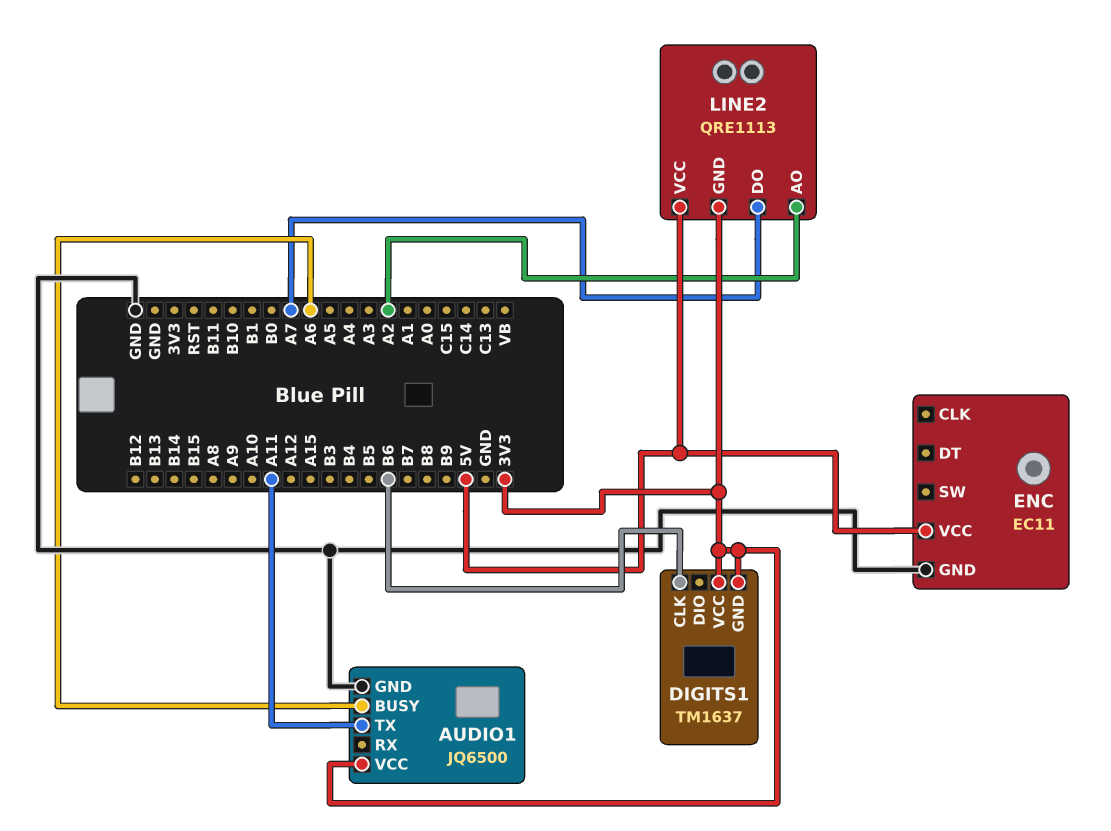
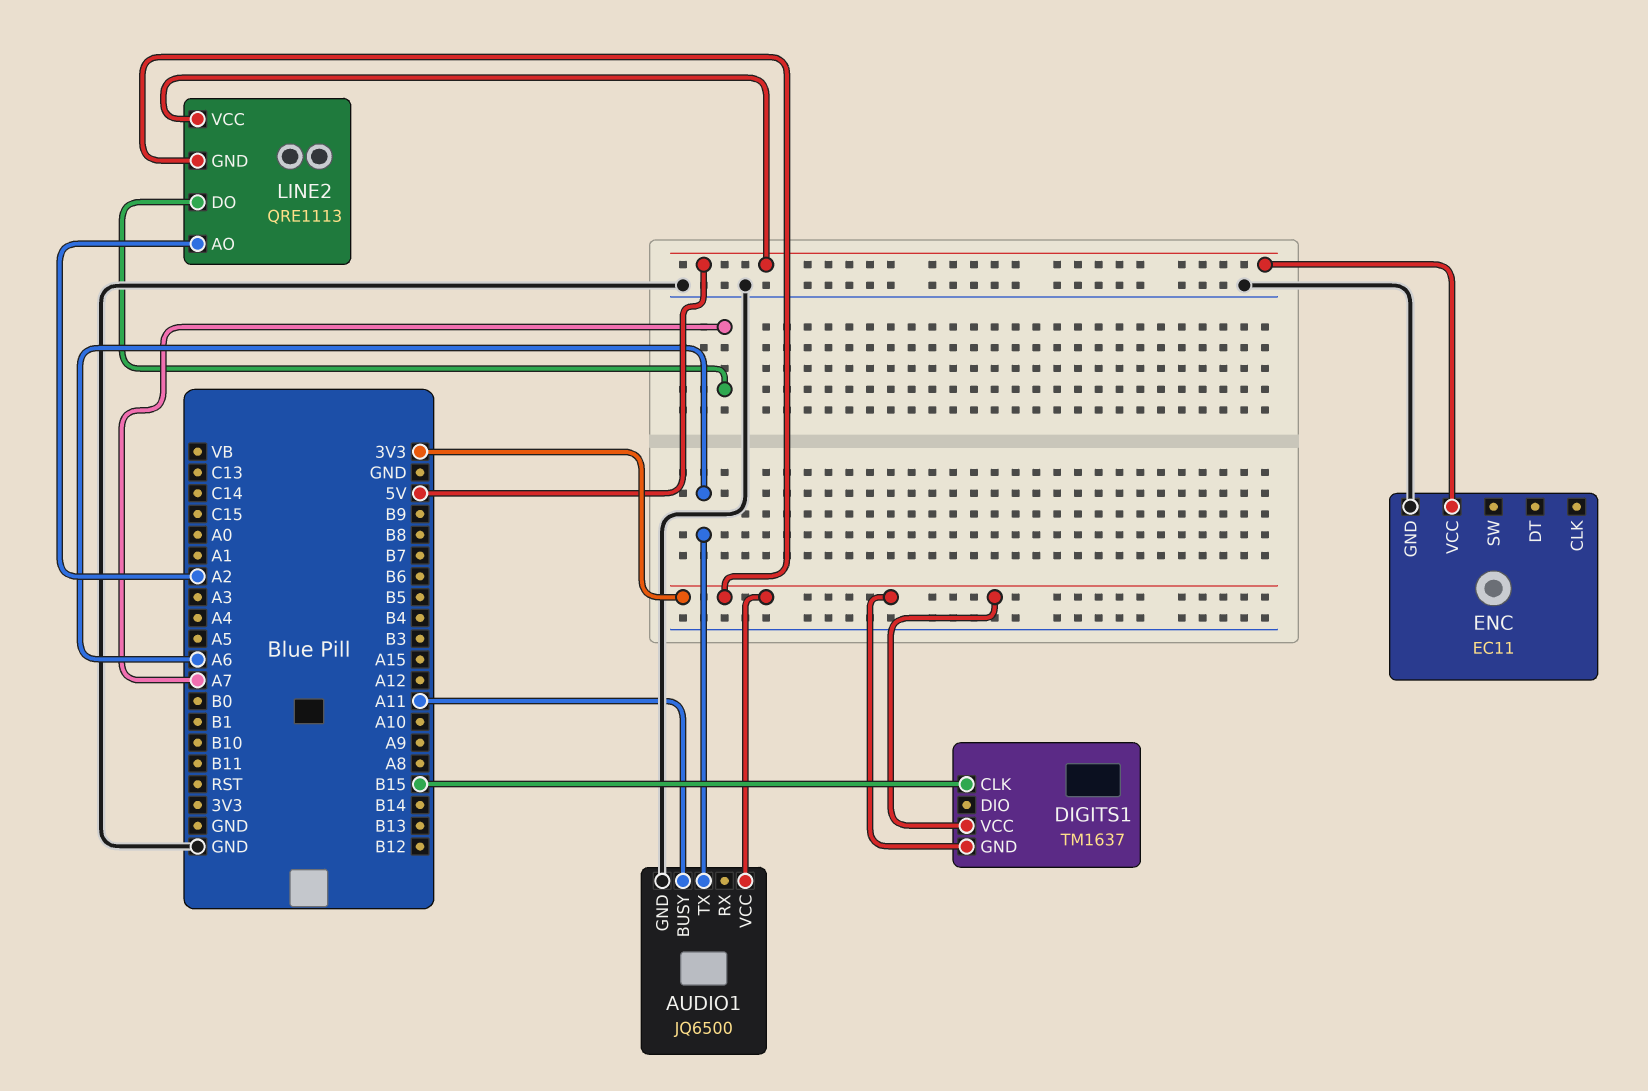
AUDIO1 pin BUSY: A6 -> A11
AUDIO1 pin TX: A11 -> A6
DIGITS1 pin CLK: B6 -> B15

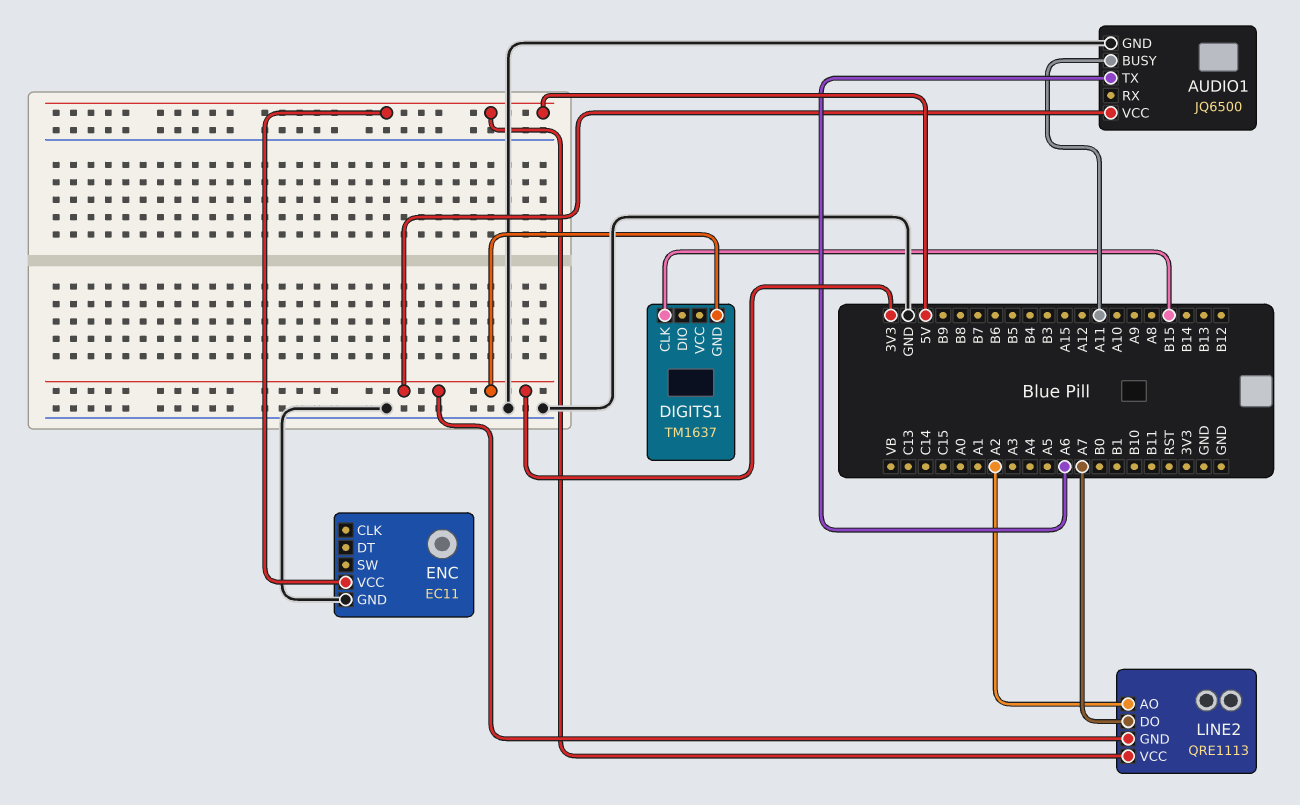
DIGITS1 pin VCC: 3V3 -> none

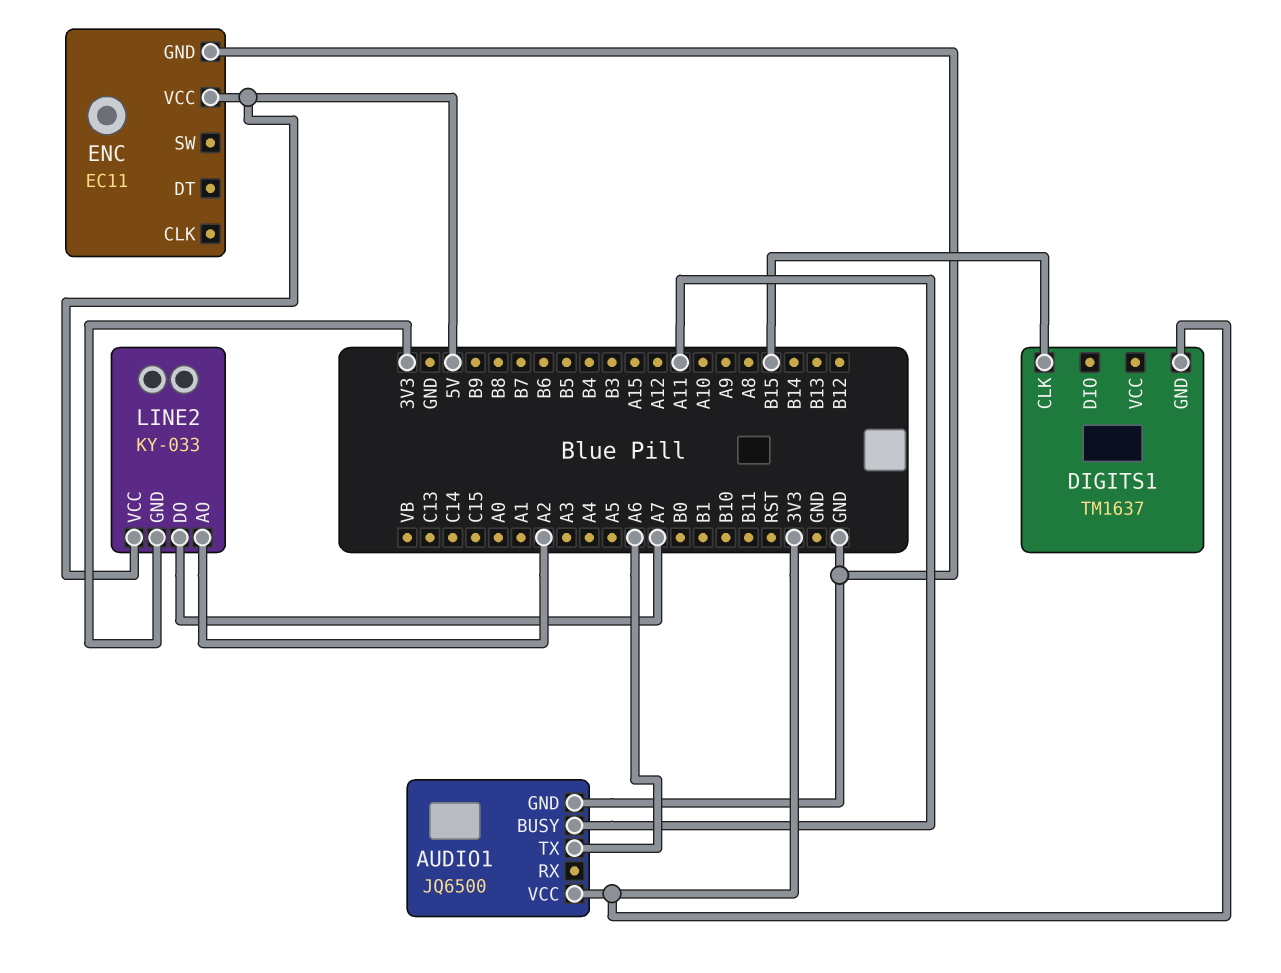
LINE2: QRE1113 -> KY-033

◇ ◇ ◇ ◇ ◇

■ What you should do: If an entry holds an image, omit that image and print the remainder exactly as it stands.

■ Response:
AUDIO1 pin BUSY: A6 -> A11
AUDIO1 pin TX: A11 -> A6
DIGITS1 pin CLK: B6 -> B15

DIGITS1 pin VCC: 3V3 -> none

LINE2: QRE1113 -> KY-033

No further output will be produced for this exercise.